Provided records: Begin

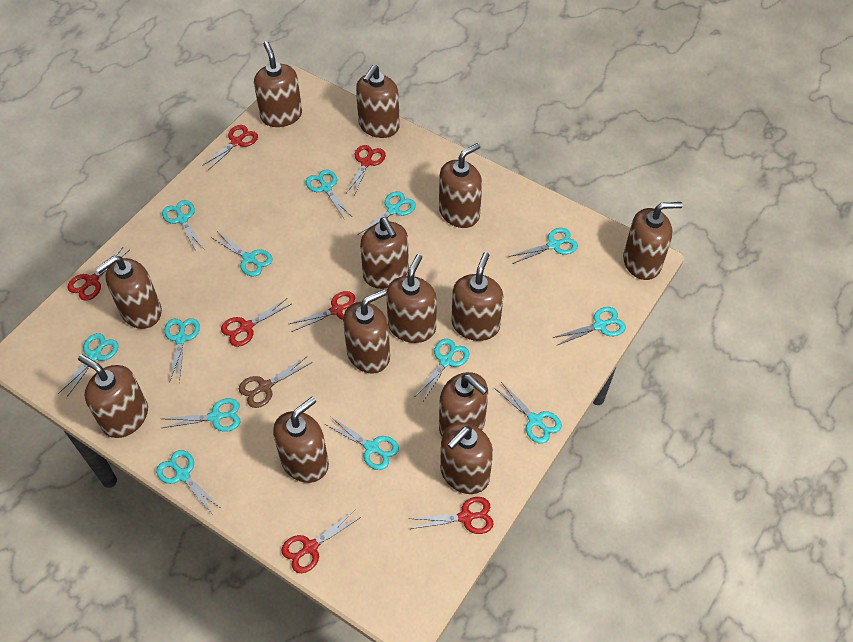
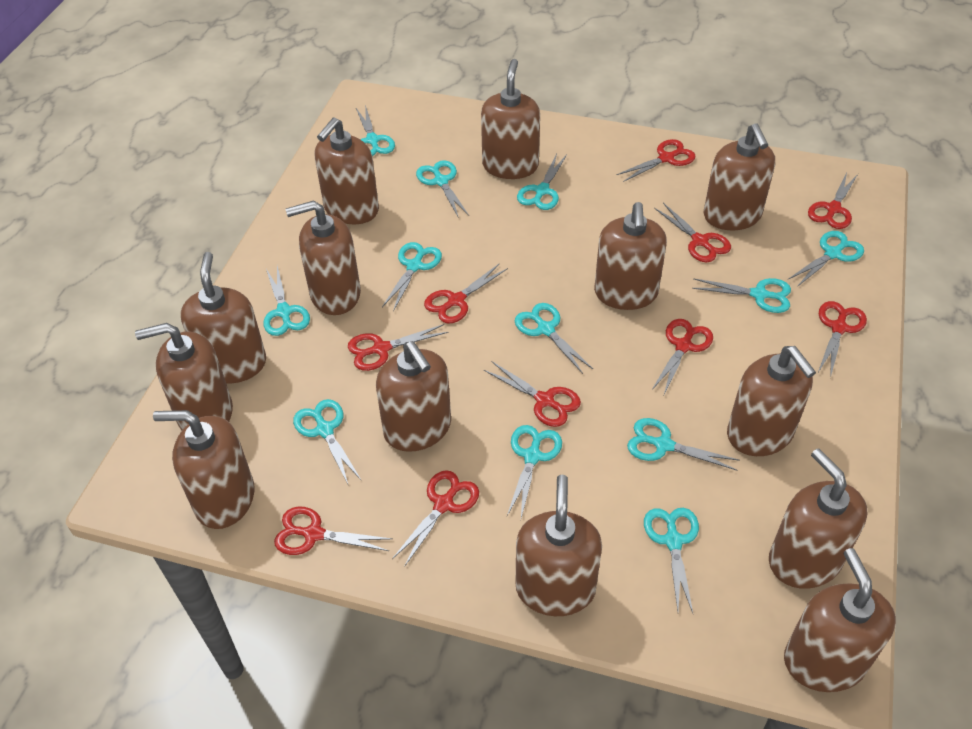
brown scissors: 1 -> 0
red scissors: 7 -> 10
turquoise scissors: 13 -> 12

Provided records: End
Provided records: Begin

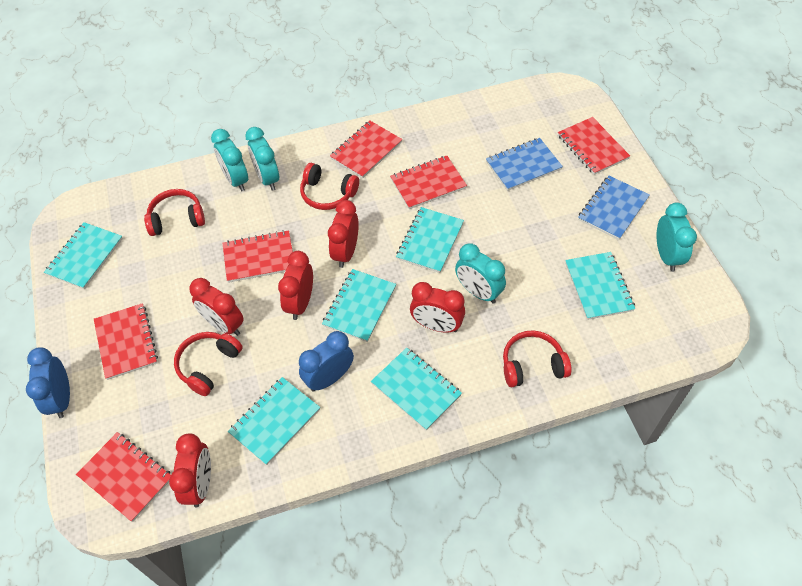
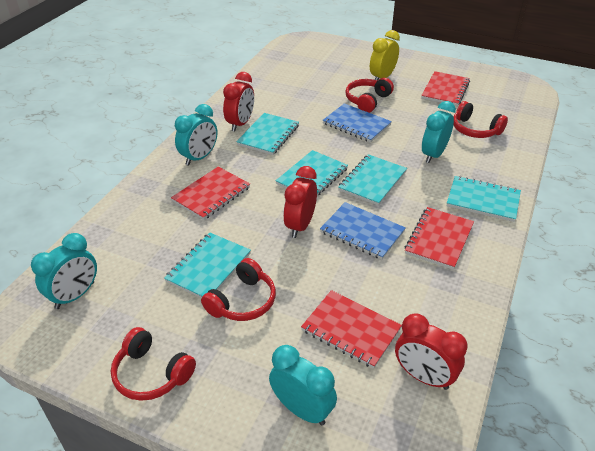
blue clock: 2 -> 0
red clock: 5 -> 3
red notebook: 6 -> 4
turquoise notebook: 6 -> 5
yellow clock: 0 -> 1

Provided records: End

* [Directions for this task] Please go through the listing and return each line that has "notebook" in it.

* [The answer]
red notebook: 6 -> 4
turquoise notebook: 6 -> 5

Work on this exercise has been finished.